Required work:
Exactly the lines from the one holding "(472, 338) = (726, 254): pink" through the final line of the data are wanted, copied as written.

Records shown:
+---+
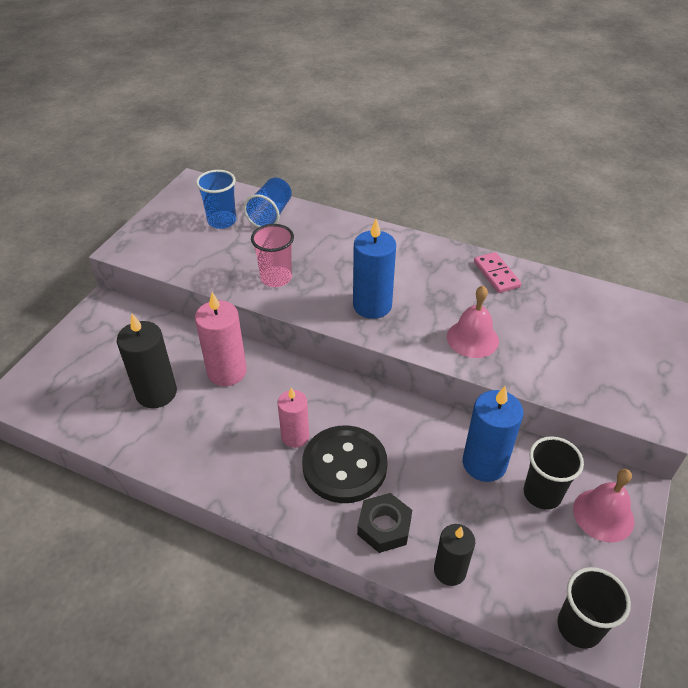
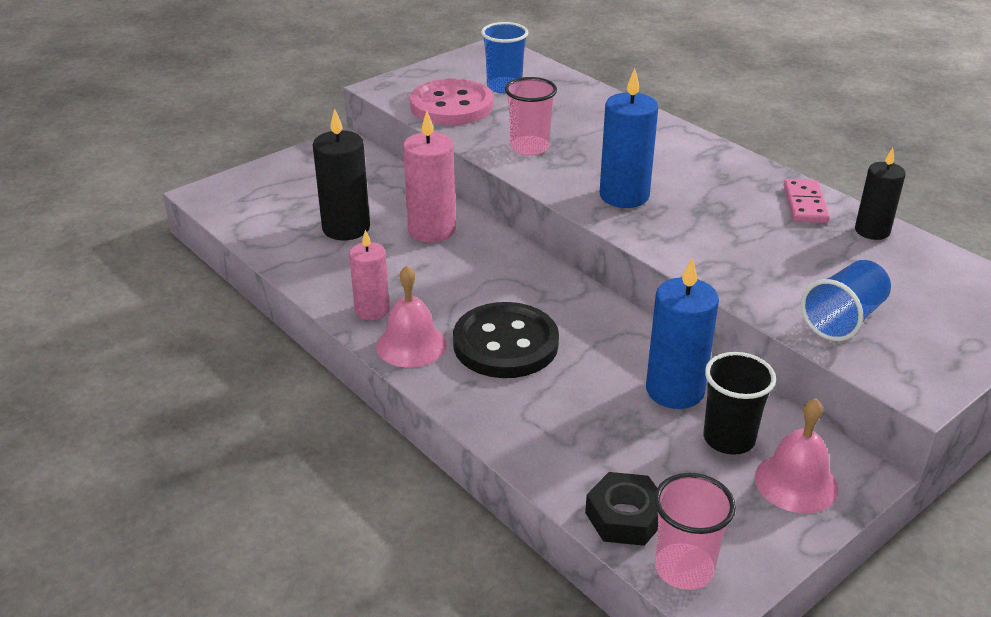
camera: 25 degrees right, 10 degrees down
(191, 252) = (451, 106): none -> pink button
(271, 215) = (564, 92): blue cup -> blue cup (843, 319)
(295, 436) = (468, 303): pink candle -> pink candle (372, 310)
(384, 527) = (513, 408): black nut -> black nut (625, 517)
(450, 570) = (562, 468): black candle -> black candle (872, 231)
(472, 338) = (726, 254): pink bell -> pink bell (411, 345)
(579, 627) = (684, 569): black cup -> pink cup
+---+
Written response:
(472, 338) = (726, 254): pink bell -> pink bell (411, 345)
(579, 627) = (684, 569): black cup -> pink cup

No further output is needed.